What is expected
Copy every one of the following rows word for word, keeping each line as it is.

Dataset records
* * * * * * *

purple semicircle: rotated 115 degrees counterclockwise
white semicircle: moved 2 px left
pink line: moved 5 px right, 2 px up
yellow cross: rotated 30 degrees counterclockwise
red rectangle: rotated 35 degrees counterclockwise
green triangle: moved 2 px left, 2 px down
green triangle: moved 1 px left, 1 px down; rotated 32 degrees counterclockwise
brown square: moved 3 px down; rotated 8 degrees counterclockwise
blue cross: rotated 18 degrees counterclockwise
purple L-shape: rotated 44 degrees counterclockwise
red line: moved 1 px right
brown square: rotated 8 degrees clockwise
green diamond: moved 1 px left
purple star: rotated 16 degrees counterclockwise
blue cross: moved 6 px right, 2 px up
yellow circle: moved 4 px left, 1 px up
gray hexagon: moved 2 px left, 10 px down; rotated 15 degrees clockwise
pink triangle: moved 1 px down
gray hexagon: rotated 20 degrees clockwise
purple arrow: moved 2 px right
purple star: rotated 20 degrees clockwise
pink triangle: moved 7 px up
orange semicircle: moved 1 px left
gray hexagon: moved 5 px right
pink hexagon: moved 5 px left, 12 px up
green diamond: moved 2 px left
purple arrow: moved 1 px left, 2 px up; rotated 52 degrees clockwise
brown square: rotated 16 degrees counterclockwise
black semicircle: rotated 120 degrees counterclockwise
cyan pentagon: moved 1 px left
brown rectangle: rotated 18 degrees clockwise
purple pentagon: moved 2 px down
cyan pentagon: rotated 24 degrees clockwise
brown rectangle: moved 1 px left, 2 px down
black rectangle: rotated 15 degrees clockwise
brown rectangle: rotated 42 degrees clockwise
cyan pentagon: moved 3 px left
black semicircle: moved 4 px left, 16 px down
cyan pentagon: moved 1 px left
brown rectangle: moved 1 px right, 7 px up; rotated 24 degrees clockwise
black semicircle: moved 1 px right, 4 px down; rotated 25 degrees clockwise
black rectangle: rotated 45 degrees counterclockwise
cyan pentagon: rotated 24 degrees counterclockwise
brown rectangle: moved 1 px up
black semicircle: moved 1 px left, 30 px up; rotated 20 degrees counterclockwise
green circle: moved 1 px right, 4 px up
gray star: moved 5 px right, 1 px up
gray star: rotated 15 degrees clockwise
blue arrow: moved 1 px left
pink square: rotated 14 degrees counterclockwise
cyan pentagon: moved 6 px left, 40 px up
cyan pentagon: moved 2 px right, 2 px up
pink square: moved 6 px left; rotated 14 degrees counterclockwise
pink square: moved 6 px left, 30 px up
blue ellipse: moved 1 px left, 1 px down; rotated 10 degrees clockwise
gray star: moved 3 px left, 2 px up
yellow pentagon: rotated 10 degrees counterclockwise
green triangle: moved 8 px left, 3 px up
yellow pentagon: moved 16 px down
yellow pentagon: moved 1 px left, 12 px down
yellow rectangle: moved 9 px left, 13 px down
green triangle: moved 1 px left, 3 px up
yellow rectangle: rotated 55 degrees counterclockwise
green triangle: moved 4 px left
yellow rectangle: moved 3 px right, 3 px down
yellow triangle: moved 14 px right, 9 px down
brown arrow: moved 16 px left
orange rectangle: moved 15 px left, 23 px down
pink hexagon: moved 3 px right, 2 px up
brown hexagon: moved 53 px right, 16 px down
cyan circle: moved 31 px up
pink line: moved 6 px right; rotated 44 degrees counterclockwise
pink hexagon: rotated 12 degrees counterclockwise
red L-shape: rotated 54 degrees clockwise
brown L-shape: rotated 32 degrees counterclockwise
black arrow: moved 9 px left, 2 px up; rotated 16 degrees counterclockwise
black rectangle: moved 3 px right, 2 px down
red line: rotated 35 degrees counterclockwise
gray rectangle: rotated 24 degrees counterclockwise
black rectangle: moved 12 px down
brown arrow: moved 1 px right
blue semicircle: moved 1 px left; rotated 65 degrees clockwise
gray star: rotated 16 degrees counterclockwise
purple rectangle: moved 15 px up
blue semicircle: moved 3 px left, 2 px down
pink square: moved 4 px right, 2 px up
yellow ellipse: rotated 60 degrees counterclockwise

* * * * * * *

Expected answer
purple semicircle: rotated 115 degrees counterclockwise
white semicircle: moved 2 px left
pink line: moved 5 px right, 2 px up
yellow cross: rotated 30 degrees counterclockwise
red rectangle: rotated 35 degrees counterclockwise
green triangle: moved 2 px left, 2 px down
green triangle: moved 1 px left, 1 px down; rotated 32 degrees counterclockwise
brown square: moved 3 px down; rotated 8 degrees counterclockwise
blue cross: rotated 18 degrees counterclockwise
purple L-shape: rotated 44 degrees counterclockwise
red line: moved 1 px right
brown square: rotated 8 degrees clockwise
green diamond: moved 1 px left
purple star: rotated 16 degrees counterclockwise
blue cross: moved 6 px right, 2 px up
yellow circle: moved 4 px left, 1 px up
gray hexagon: moved 2 px left, 10 px down; rotated 15 degrees clockwise
pink triangle: moved 1 px down
gray hexagon: rotated 20 degrees clockwise
purple arrow: moved 2 px right
purple star: rotated 20 degrees clockwise
pink triangle: moved 7 px up
orange semicircle: moved 1 px left
gray hexagon: moved 5 px right
pink hexagon: moved 5 px left, 12 px up
green diamond: moved 2 px left
purple arrow: moved 1 px left, 2 px up; rotated 52 degrees clockwise
brown square: rotated 16 degrees counterclockwise
black semicircle: rotated 120 degrees counterclockwise
cyan pentagon: moved 1 px left
brown rectangle: rotated 18 degrees clockwise
purple pentagon: moved 2 px down
cyan pentagon: rotated 24 degrees clockwise
brown rectangle: moved 1 px left, 2 px down
black rectangle: rotated 15 degrees clockwise
brown rectangle: rotated 42 degrees clockwise
cyan pentagon: moved 3 px left
black semicircle: moved 4 px left, 16 px down
cyan pentagon: moved 1 px left
brown rectangle: moved 1 px right, 7 px up; rotated 24 degrees clockwise
black semicircle: moved 1 px right, 4 px down; rotated 25 degrees clockwise
black rectangle: rotated 45 degrees counterclockwise
cyan pentagon: rotated 24 degrees counterclockwise
brown rectangle: moved 1 px up
black semicircle: moved 1 px left, 30 px up; rotated 20 degrees counterclockwise
green circle: moved 1 px right, 4 px up
gray star: moved 5 px right, 1 px up
gray star: rotated 15 degrees clockwise
blue arrow: moved 1 px left
pink square: rotated 14 degrees counterclockwise
cyan pentagon: moved 6 px left, 40 px up
cyan pentagon: moved 2 px right, 2 px up
pink square: moved 6 px left; rotated 14 degrees counterclockwise
pink square: moved 6 px left, 30 px up
blue ellipse: moved 1 px left, 1 px down; rotated 10 degrees clockwise
gray star: moved 3 px left, 2 px up
yellow pentagon: rotated 10 degrees counterclockwise
green triangle: moved 8 px left, 3 px up
yellow pentagon: moved 16 px down
yellow pentagon: moved 1 px left, 12 px down
yellow rectangle: moved 9 px left, 13 px down
green triangle: moved 1 px left, 3 px up
yellow rectangle: rotated 55 degrees counterclockwise
green triangle: moved 4 px left
yellow rectangle: moved 3 px right, 3 px down
yellow triangle: moved 14 px right, 9 px down
brown arrow: moved 16 px left
orange rectangle: moved 15 px left, 23 px down
pink hexagon: moved 3 px right, 2 px up
brown hexagon: moved 53 px right, 16 px down
cyan circle: moved 31 px up
pink line: moved 6 px right; rotated 44 degrees counterclockwise
pink hexagon: rotated 12 degrees counterclockwise
red L-shape: rotated 54 degrees clockwise
brown L-shape: rotated 32 degrees counterclockwise
black arrow: moved 9 px left, 2 px up; rotated 16 degrees counterclockwise
black rectangle: moved 3 px right, 2 px down
red line: rotated 35 degrees counterclockwise
gray rectangle: rotated 24 degrees counterclockwise
black rectangle: moved 12 px down
brown arrow: moved 1 px right
blue semicircle: moved 1 px left; rotated 65 degrees clockwise
gray star: rotated 16 degrees counterclockwise
purple rectangle: moved 15 px up
blue semicircle: moved 3 px left, 2 px down
pink square: moved 4 px right, 2 px up
yellow ellipse: rotated 60 degrees counterclockwise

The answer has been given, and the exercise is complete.